[Start]

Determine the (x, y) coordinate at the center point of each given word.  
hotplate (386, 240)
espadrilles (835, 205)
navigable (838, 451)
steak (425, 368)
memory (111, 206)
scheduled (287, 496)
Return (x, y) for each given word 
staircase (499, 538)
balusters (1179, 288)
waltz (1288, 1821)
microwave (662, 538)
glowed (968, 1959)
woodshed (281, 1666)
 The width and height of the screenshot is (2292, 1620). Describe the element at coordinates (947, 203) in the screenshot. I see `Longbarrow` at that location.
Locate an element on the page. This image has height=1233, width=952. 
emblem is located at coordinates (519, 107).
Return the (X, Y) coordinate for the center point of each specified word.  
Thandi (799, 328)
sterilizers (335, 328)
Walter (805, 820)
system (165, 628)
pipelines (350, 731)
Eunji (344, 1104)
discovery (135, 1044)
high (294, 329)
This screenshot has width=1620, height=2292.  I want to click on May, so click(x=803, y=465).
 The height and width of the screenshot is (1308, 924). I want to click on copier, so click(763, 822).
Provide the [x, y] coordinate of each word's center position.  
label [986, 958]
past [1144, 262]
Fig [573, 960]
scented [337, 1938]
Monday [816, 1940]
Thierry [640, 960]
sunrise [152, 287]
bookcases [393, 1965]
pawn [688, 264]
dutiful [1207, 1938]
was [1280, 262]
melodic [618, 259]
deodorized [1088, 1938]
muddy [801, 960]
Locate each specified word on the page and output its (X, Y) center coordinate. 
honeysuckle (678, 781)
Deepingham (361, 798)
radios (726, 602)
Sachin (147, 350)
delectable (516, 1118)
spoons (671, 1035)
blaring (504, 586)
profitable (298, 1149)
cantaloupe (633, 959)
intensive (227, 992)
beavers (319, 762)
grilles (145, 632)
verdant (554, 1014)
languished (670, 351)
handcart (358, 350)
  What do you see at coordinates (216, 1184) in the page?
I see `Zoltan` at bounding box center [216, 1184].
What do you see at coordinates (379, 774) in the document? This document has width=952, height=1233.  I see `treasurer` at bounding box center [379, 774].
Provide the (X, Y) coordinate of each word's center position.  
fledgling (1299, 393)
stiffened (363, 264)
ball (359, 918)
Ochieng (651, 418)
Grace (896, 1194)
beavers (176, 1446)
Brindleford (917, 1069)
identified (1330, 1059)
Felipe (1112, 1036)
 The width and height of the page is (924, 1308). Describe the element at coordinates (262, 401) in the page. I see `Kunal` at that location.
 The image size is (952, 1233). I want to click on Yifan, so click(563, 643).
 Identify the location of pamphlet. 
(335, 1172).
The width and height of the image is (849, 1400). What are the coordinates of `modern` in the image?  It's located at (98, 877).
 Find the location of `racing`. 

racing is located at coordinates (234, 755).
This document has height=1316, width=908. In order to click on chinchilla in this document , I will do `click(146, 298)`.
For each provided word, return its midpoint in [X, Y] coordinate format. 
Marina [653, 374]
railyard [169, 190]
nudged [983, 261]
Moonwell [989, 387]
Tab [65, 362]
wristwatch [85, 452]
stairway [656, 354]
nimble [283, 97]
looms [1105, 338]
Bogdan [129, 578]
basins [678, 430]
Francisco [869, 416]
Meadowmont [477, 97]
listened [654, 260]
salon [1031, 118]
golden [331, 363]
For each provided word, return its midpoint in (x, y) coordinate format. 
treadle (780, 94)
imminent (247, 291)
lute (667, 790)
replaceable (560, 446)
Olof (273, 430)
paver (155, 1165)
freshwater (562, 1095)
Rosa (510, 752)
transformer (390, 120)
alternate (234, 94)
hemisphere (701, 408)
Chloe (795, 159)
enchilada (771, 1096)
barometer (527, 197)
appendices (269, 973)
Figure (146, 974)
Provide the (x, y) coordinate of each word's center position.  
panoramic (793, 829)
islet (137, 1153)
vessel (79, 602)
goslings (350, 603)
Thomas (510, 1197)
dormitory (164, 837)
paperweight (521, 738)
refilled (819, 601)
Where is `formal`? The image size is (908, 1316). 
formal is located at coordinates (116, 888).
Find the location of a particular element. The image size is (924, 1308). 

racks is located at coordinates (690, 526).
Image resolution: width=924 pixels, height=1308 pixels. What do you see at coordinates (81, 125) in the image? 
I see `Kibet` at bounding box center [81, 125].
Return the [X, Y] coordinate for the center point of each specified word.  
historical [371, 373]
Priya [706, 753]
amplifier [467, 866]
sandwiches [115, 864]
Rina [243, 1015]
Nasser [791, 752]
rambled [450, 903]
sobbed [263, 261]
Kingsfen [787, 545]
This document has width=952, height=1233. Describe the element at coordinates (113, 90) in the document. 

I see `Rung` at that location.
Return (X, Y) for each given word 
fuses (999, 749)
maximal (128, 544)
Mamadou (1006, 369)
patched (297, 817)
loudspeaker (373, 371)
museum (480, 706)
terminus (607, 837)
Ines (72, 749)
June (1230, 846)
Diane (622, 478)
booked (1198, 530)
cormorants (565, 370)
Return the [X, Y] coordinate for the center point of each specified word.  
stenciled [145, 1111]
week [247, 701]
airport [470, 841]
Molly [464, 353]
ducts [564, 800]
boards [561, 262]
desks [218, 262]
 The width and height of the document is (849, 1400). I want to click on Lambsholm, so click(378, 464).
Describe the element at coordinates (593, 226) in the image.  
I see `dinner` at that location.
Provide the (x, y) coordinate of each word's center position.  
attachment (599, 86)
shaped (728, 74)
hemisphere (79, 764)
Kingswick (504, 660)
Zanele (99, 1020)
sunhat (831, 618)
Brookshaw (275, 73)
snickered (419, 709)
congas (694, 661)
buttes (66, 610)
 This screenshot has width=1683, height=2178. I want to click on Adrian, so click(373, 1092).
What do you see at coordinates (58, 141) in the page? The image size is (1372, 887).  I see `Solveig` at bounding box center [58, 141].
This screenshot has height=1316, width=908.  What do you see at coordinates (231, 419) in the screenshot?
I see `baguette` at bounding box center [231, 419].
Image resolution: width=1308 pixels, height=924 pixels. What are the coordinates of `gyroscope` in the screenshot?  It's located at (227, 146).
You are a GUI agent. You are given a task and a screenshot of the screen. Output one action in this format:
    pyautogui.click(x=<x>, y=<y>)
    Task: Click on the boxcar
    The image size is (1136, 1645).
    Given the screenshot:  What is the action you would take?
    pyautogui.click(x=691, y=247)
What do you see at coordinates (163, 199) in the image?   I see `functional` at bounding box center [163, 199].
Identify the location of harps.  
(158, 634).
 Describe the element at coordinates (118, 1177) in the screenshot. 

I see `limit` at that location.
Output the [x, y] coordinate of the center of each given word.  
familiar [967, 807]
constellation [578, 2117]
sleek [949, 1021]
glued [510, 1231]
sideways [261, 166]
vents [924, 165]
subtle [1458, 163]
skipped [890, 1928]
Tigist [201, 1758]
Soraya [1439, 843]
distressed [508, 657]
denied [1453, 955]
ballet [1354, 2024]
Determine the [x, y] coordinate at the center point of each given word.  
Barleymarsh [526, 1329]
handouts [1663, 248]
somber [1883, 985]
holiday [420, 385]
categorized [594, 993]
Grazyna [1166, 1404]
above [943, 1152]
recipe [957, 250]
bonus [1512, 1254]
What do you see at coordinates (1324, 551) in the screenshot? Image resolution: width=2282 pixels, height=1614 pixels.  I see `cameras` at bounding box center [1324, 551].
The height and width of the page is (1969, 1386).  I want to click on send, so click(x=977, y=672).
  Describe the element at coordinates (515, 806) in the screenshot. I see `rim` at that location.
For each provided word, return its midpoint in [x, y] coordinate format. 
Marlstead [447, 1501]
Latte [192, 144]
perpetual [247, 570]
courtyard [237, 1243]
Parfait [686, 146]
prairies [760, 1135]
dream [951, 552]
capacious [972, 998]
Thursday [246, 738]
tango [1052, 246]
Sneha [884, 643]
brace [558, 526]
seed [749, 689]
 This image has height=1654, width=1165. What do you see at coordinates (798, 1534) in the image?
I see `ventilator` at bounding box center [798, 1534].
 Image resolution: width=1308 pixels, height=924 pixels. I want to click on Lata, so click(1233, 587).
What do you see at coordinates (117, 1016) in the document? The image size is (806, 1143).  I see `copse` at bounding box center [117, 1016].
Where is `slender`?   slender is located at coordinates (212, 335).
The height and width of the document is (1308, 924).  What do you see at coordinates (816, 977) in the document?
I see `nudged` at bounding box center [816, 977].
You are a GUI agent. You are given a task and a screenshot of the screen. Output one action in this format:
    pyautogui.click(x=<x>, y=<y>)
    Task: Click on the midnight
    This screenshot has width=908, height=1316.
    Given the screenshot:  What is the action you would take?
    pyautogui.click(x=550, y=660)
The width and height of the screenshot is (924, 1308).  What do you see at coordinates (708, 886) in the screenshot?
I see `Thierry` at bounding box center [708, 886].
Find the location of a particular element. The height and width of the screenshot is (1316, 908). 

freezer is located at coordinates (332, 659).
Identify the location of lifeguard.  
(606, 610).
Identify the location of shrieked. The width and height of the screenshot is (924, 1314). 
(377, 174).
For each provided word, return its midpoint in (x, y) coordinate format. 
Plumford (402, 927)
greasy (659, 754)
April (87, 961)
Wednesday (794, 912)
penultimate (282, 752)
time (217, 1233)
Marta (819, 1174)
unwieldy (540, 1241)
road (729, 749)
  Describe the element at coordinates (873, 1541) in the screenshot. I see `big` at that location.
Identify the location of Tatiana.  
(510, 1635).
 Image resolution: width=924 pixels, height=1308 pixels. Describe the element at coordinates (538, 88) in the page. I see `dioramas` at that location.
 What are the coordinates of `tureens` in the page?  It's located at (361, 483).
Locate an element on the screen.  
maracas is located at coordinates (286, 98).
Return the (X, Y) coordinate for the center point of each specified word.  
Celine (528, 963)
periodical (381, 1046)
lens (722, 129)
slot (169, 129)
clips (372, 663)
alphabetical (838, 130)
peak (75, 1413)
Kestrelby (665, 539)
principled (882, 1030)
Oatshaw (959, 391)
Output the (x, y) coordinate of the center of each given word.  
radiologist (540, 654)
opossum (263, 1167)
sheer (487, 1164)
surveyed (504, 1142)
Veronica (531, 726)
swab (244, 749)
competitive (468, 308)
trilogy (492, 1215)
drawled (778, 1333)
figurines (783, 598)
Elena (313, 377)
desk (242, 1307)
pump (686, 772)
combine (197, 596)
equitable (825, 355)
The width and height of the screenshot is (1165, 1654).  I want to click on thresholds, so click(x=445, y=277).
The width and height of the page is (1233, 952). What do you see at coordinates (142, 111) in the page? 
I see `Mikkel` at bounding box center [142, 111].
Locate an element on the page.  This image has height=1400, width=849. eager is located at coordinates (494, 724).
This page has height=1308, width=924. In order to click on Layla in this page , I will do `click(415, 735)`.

[End]

## Written instruction
Copy the records word for word, starting at the very first line and ending with the line that contains "staircase (499, 538)".

## Result of this task
Determine the (x, y) coordinate at the center point of each given word.  
hotplate (386, 240)
espadrilles (835, 205)
navigable (838, 451)
steak (425, 368)
memory (111, 206)
scheduled (287, 496)
Return (x, y) for each given word 
staircase (499, 538)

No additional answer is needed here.